*Problem statement:*
Word for word, transcribe the lines from the one containing "R11: 47k (BASE, PUMP) -> 11k (BASE, PUMP)" through the end of the entries, both included, and nothing else.

▽

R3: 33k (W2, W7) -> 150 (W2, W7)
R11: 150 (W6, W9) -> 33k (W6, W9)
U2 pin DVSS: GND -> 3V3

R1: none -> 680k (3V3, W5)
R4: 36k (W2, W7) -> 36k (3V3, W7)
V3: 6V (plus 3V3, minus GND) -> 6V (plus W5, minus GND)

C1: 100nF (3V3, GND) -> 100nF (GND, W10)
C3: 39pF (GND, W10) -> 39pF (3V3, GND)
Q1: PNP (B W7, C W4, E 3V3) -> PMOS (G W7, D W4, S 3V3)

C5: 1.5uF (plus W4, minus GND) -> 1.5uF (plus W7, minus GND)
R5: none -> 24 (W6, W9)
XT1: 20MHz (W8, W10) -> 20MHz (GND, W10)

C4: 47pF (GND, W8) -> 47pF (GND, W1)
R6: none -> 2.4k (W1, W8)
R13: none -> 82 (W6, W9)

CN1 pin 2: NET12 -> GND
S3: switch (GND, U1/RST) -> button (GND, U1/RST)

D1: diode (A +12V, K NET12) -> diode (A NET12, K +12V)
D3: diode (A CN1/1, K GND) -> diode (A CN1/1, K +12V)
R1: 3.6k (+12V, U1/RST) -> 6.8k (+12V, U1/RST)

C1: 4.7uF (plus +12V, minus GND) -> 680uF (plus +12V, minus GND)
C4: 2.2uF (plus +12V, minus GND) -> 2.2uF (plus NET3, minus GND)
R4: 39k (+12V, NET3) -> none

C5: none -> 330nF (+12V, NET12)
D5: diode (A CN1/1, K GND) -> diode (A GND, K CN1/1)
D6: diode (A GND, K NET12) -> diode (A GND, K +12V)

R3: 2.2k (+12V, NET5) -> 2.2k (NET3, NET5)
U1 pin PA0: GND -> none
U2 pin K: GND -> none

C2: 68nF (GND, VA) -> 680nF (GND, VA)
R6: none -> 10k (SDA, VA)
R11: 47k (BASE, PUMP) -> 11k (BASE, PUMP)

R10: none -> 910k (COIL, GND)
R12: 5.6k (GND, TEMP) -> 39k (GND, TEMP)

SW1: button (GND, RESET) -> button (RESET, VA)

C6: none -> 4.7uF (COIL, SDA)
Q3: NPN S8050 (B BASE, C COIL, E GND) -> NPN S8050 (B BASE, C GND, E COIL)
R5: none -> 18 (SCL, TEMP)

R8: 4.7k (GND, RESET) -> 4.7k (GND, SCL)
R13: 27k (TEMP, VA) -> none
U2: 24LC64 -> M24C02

△

*Task output:*
R11: 47k (BASE, PUMP) -> 11k (BASE, PUMP)

R10: none -> 910k (COIL, GND)
R12: 5.6k (GND, TEMP) -> 39k (GND, TEMP)

SW1: button (GND, RESET) -> button (RESET, VA)

C6: none -> 4.7uF (COIL, SDA)
Q3: NPN S8050 (B BASE, C COIL, E GND) -> NPN S8050 (B BASE, C GND, E COIL)
R5: none -> 18 (SCL, TEMP)

R8: 4.7k (GND, RESET) -> 4.7k (GND, SCL)
R13: 27k (TEMP, VA) -> none
U2: 24LC64 -> M24C02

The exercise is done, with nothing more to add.